# RECORDS SHOWN
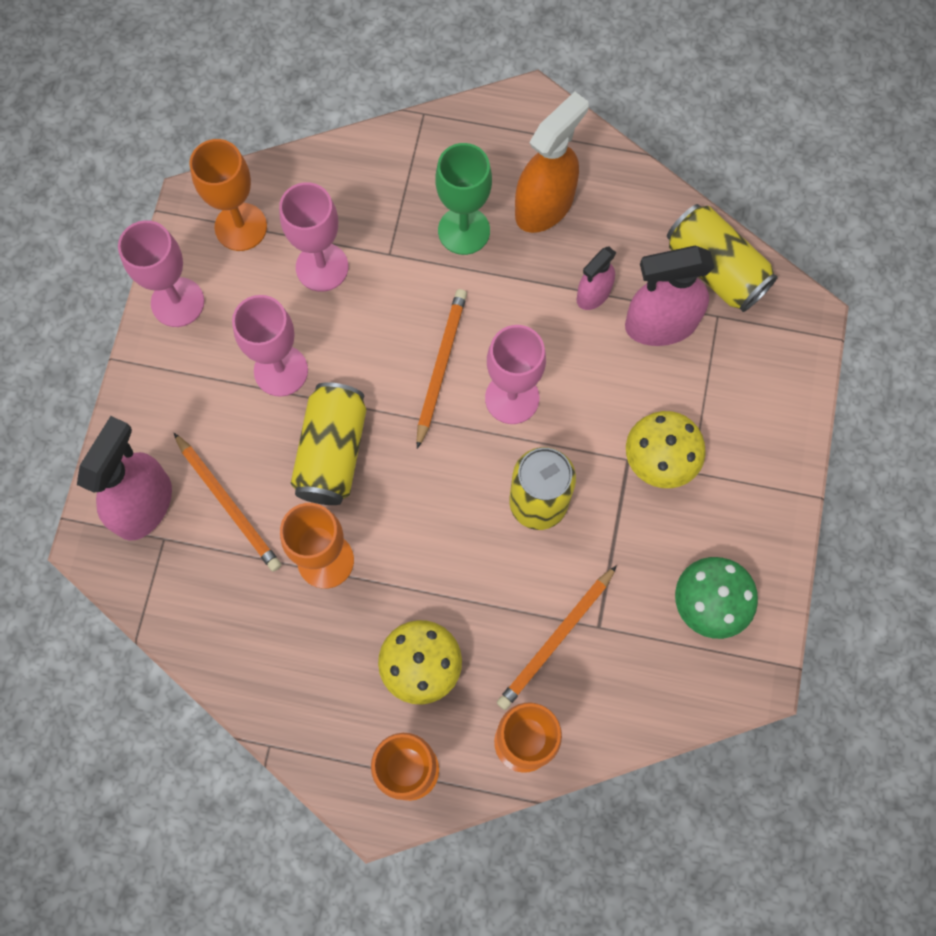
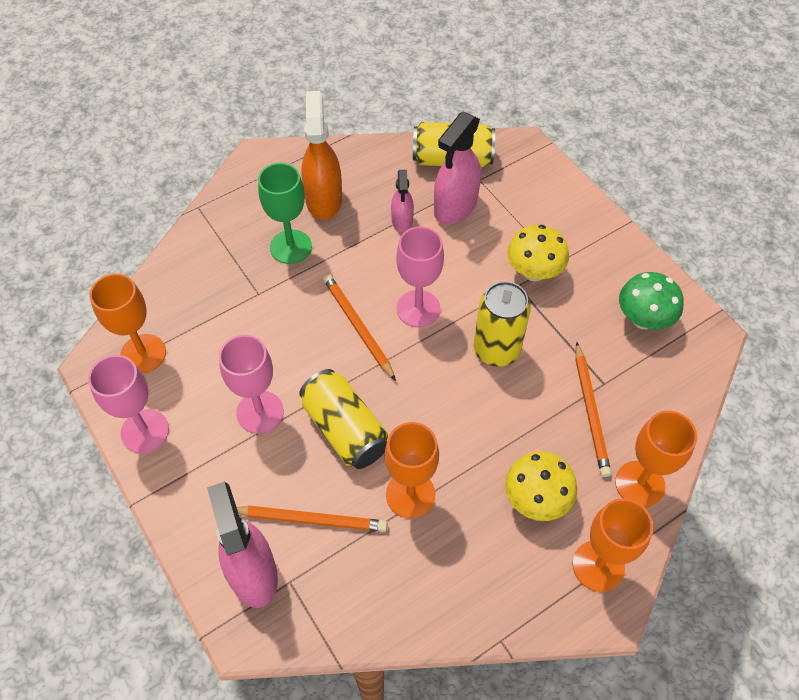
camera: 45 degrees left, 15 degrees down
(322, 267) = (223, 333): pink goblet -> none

* * *

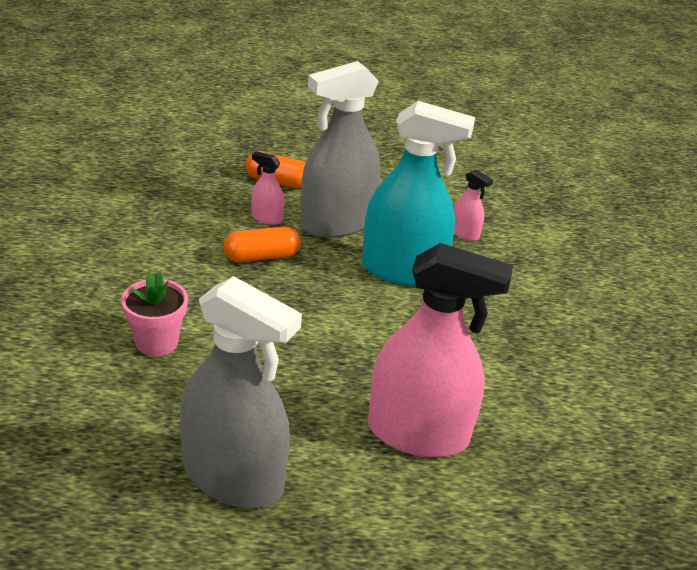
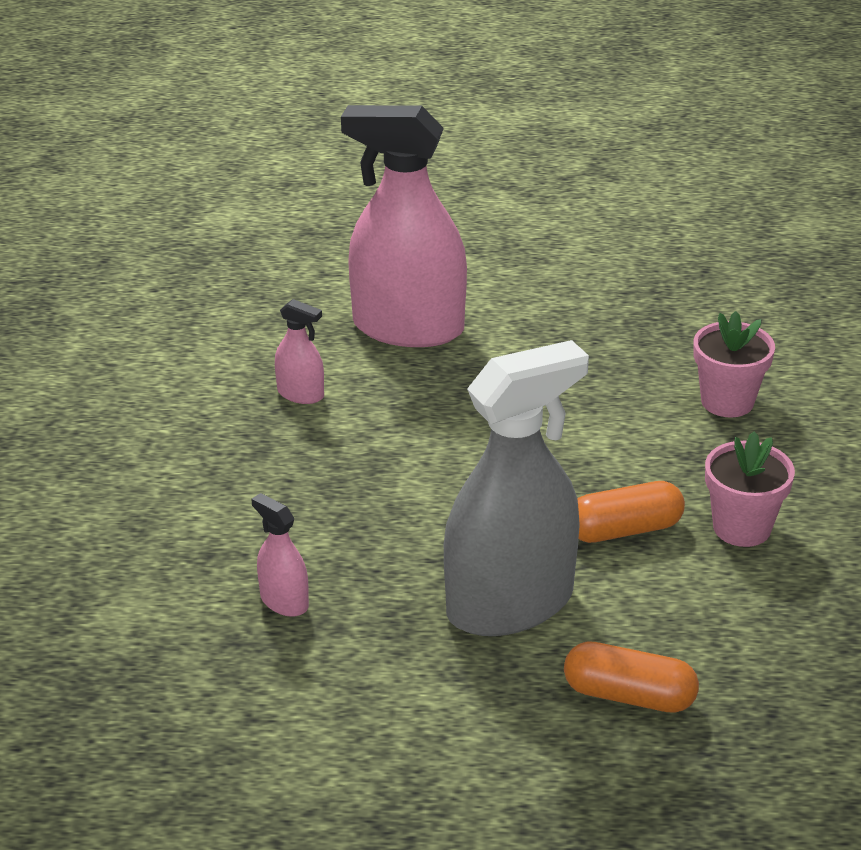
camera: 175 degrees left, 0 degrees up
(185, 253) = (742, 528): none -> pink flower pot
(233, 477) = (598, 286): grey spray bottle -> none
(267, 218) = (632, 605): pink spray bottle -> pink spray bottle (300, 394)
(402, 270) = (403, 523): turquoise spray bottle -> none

# TASK ITEM
Bring together all lines from the listing that contain the word "camera".

# SOLUTION FOR THIS TASK
camera: 45 degrees left, 15 degrees down
camera: 175 degrees left, 0 degrees up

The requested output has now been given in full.